DIRECTIONS. Beginning with the first entry, restate the data word for word and leave out the images.

+++ SUPPLIED RECORDS

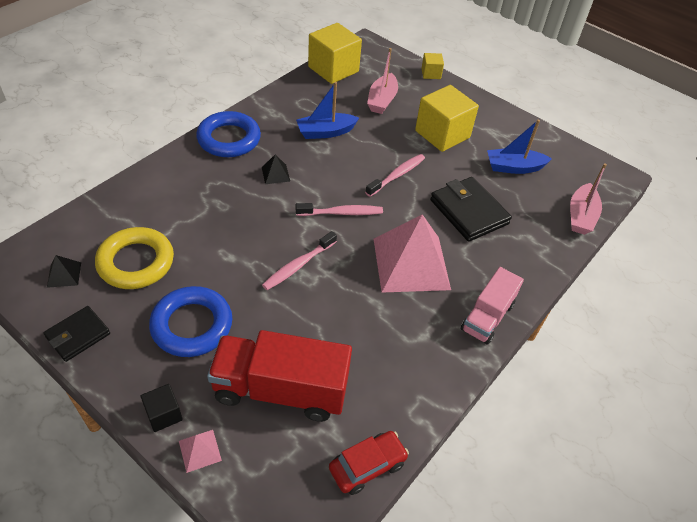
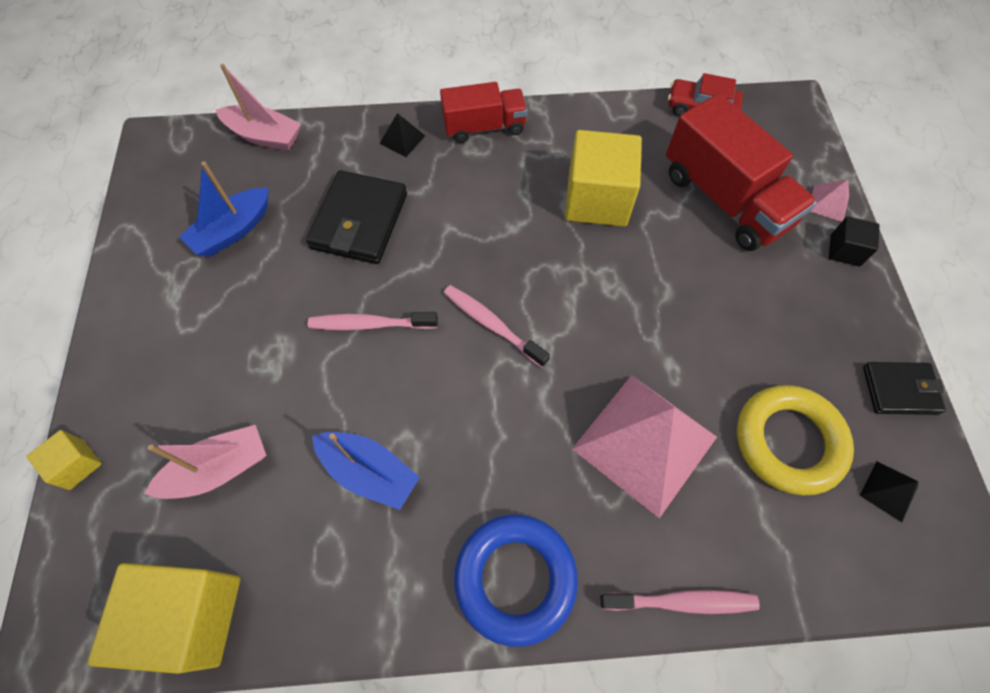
camera: 130 degrees left, 15 degrees up
(192, 325) = (768, 314): blue ring -> none
(275, 174) = (511, 449): black pyramid -> black pyramid (402, 139)
(298, 265) = (604, 298): pink toothbrush -> pink toothbrush (682, 601)
(411, 263) = (489, 216): pink pyramid -> pink pyramid (644, 443)
(442, 134) = (234, 339): yellow cube -> yellow cube (597, 199)
(487, 317) = (484, 127): pink truck -> red truck
(514, 167) = (233, 230): blue boat -> blue boat turned 90 degrees clockwise
(581, 216) = (264, 136): pink boat -> pink boat turned 45 degrees clockwise

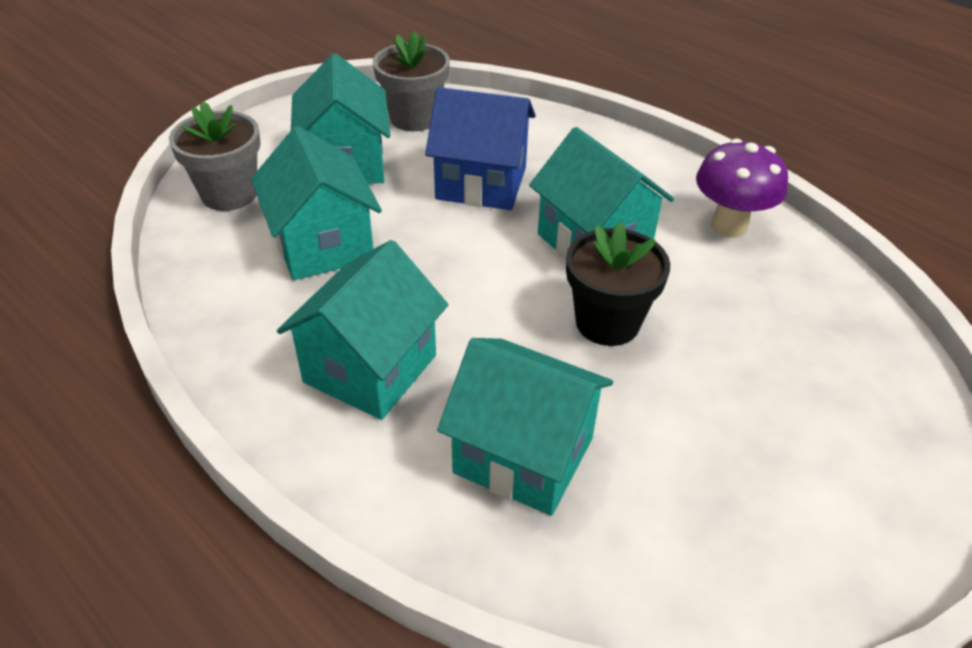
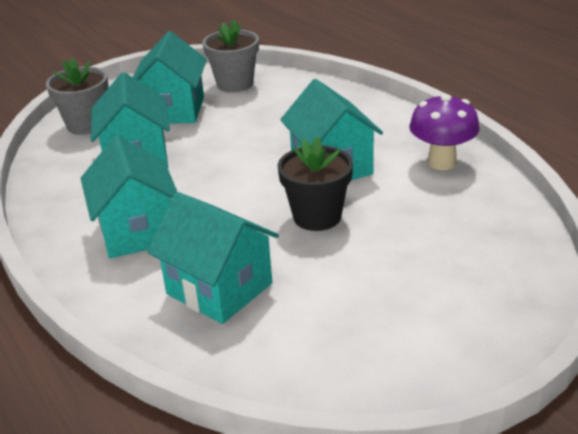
camera: 15 degrees right, 10 degrees down
(370, 368) = (137, 231): turquoise house -> turquoise house turned 60 degrees counterclockwise
(481, 183) = (265, 126): blue house -> none

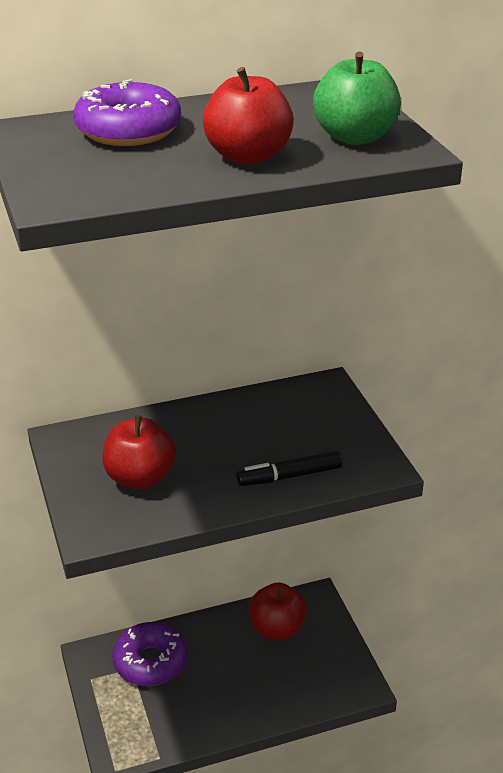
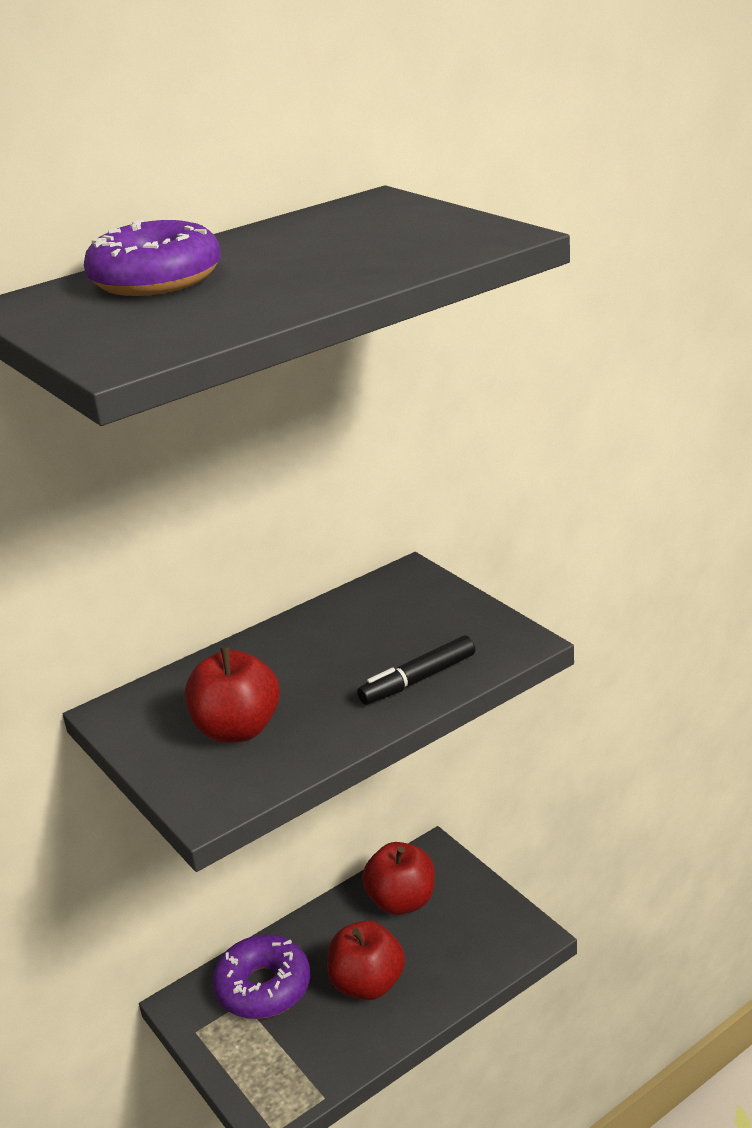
camera: 15 degrees left, 5 degrees down
(248, 156) = (323, 274): red apple -> red apple (368, 984)
(355, 137) = (431, 236): green apple -> none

++++++

WORKED SOLUTION.
camera: 130 degrees left, 15 degrees up
(192, 325) = (768, 314): blue ring -> none
(275, 174) = (511, 449): black pyramid -> black pyramid (402, 139)
(298, 265) = (604, 298): pink toothbrush -> pink toothbrush (682, 601)
(411, 263) = (489, 216): pink pyramid -> pink pyramid (644, 443)
(442, 134) = (234, 339): yellow cube -> yellow cube (597, 199)
(487, 317) = (484, 127): pink truck -> red truck
(514, 167) = (233, 230): blue boat -> blue boat turned 90 degrees clockwise
(581, 216) = (264, 136): pink boat -> pink boat turned 45 degrees clockwise

camera: 15 degrees right, 10 degrees down
(370, 368) = (137, 231): turquoise house -> turquoise house turned 60 degrees counterclockwise
(481, 183) = (265, 126): blue house -> none

camera: 15 degrees left, 5 degrees down
(248, 156) = (323, 274): red apple -> red apple (368, 984)
(355, 137) = (431, 236): green apple -> none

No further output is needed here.